Work to complete: Look for "stacking" in each line of the entries, and return the matching lines.

=-=-=

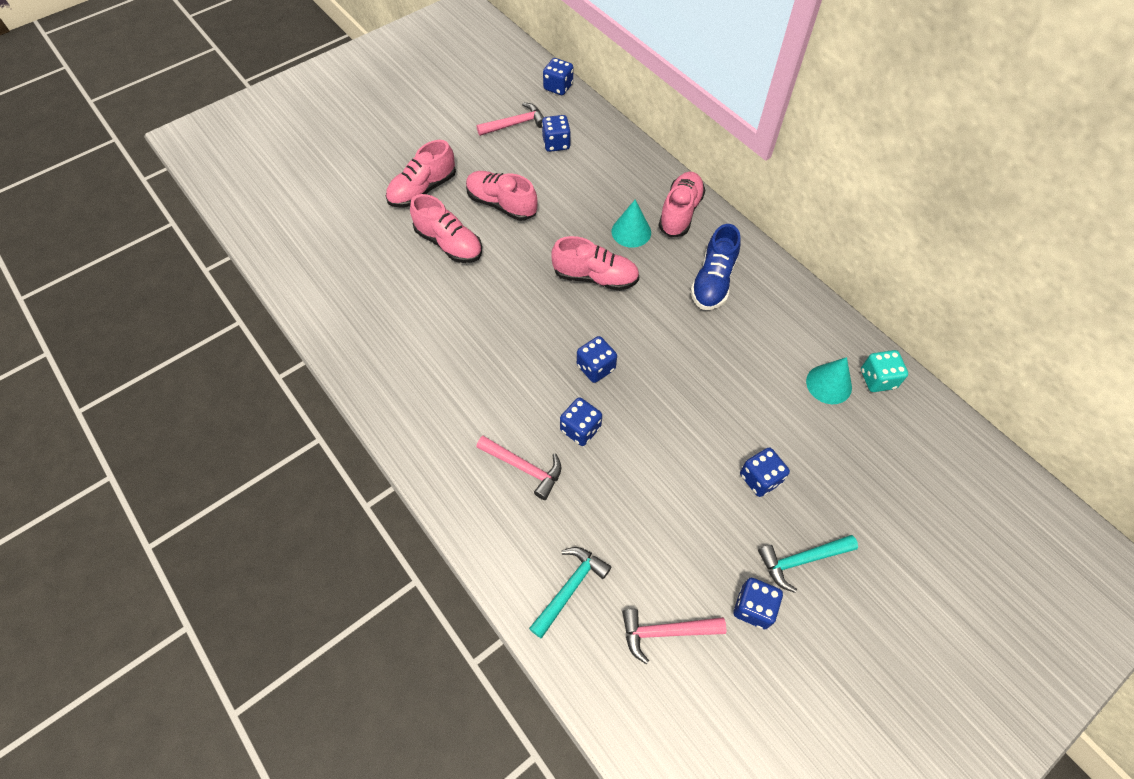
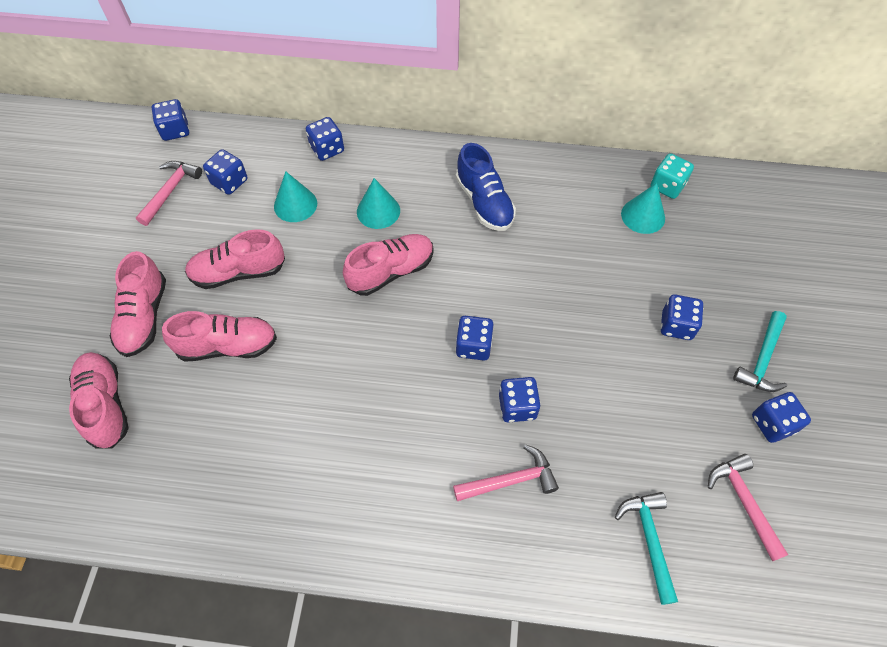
camera: 45 degrees left, 0 degrees up
pink hammer [622,609,726,664] -> pink hammer turned 120 degrees clockwise [708,454,788,561]
pink shoe [659,172,705,237] -> pink shoe moved to [69,352,129,449]
none -> turquoise cone [274,171,317,222]
none -> blue dice [306,117,344,161]

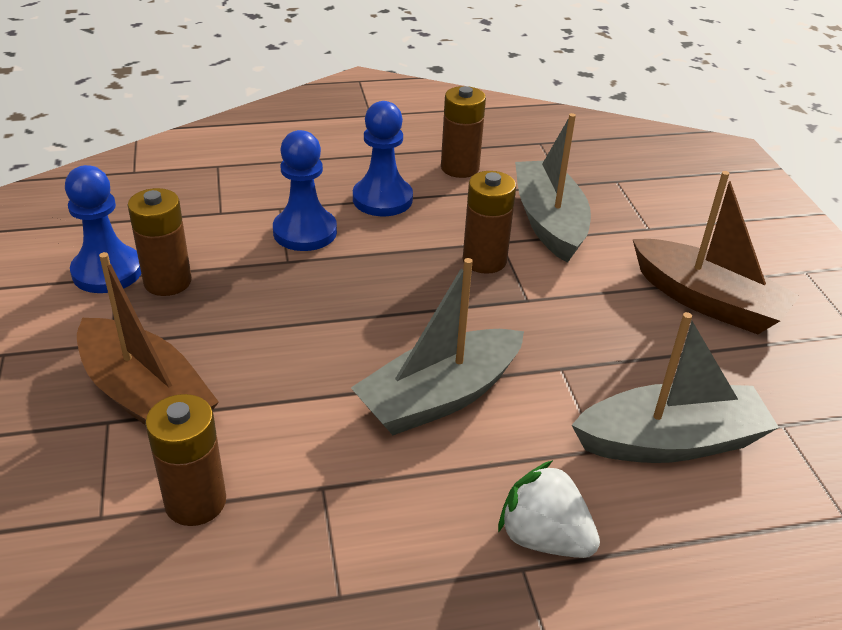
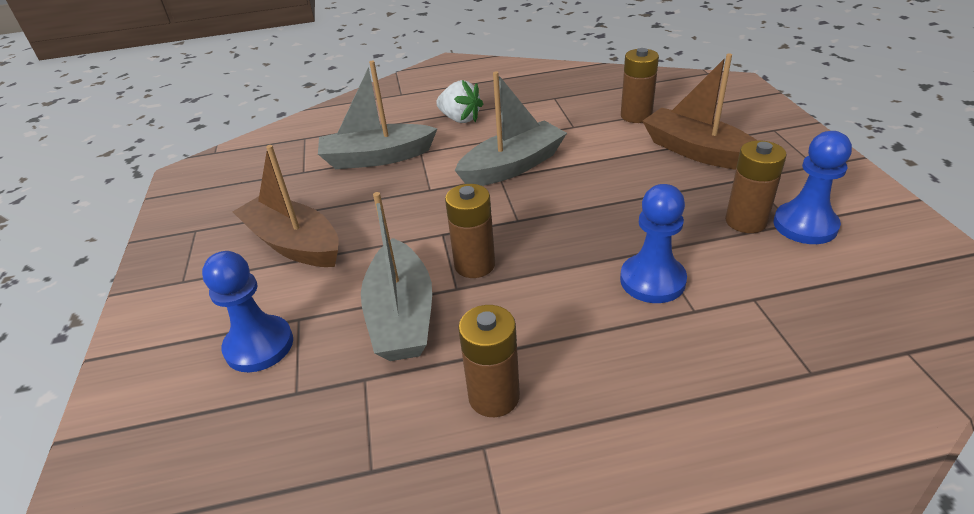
camera: 175 degrees left, 0 degrees up
blue pawn [353,101,413,216] -> blue pawn moved to [202,251,293,372]

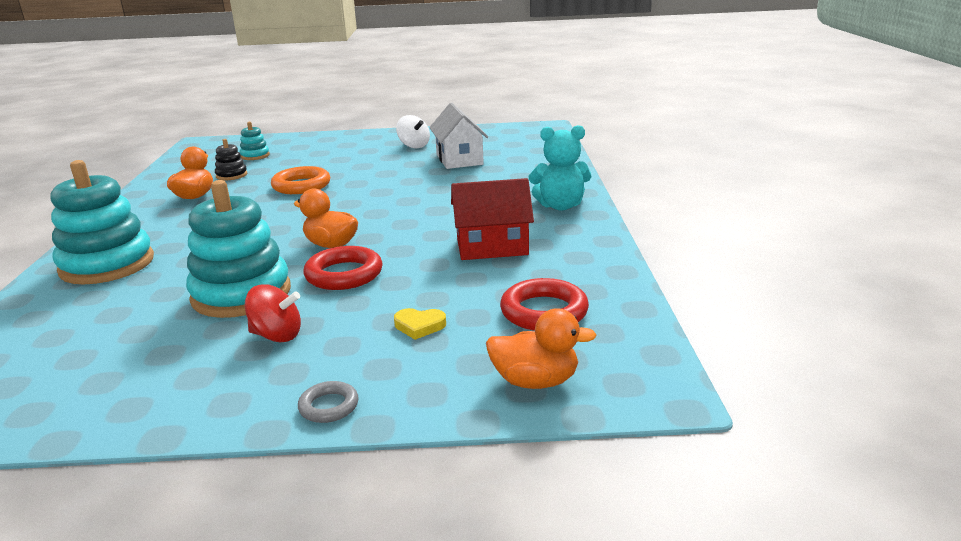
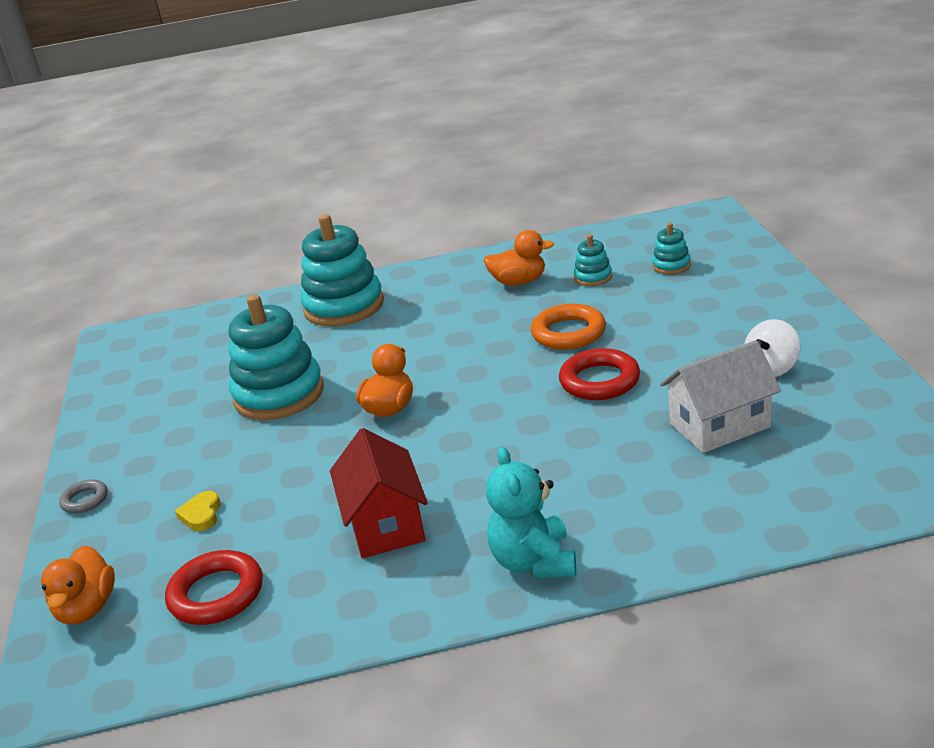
camera: 85 degrees right, 5 degrees up
black stacking toy [215,139,247,180] -> turquoise stacking toy [574,235,612,286]
red spinning top [245,284,301,342] -> none
red ring [303,246,382,290] -> red ring moved to [559,348,640,400]

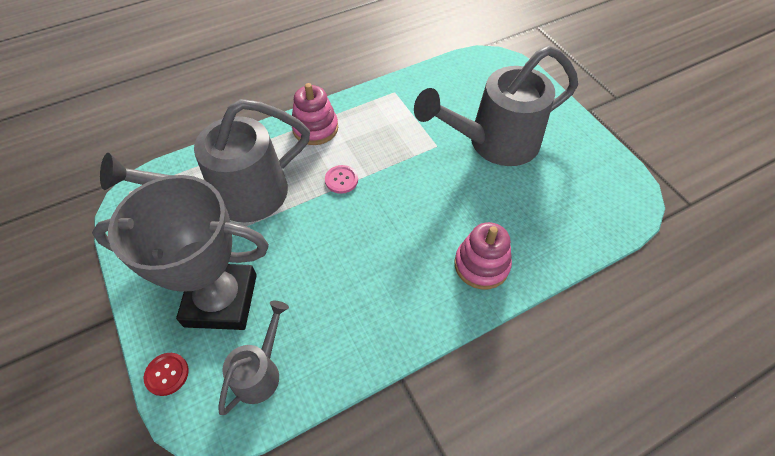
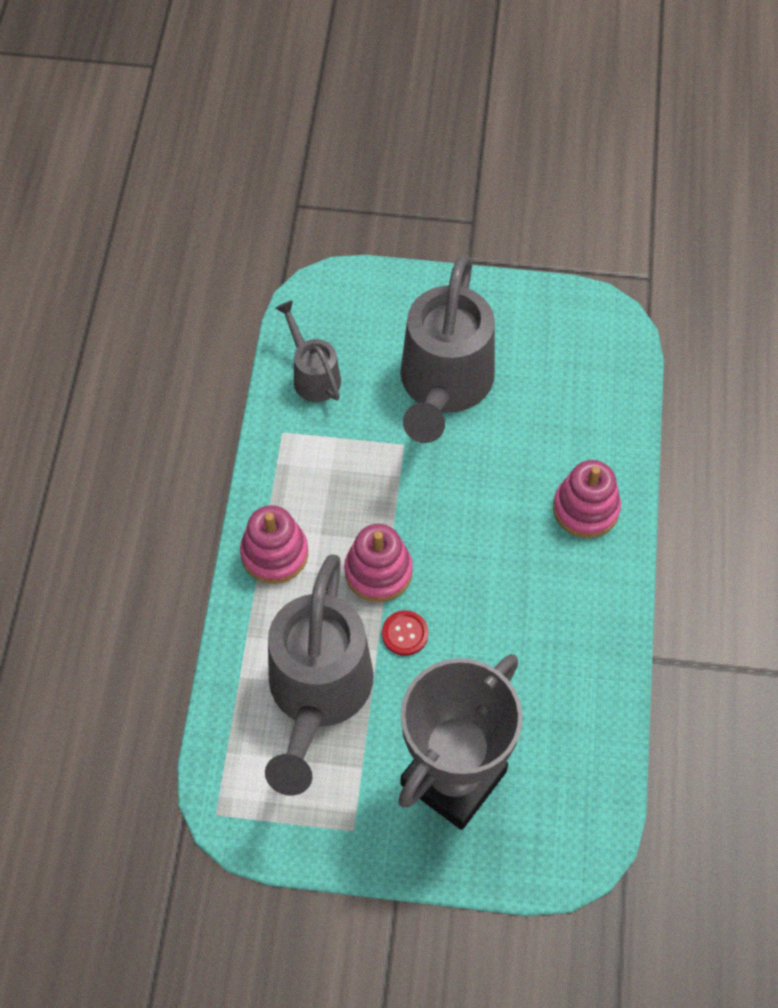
camera: 55 degrees left, 5 degrees up
red button [144,353,189,396] -> red button moved to [382,610,428,656]
grey watering can [219,301,289,415] -> grey watering can moved to [275,300,341,402]
pink button [325,165,358,194] -> pink stacking toy [344,524,413,602]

=-=-=

Exercise output:
black stacking toy [215,139,247,180] -> turquoise stacking toy [574,235,612,286]
pink button [325,165,358,194] -> pink stacking toy [344,524,413,602]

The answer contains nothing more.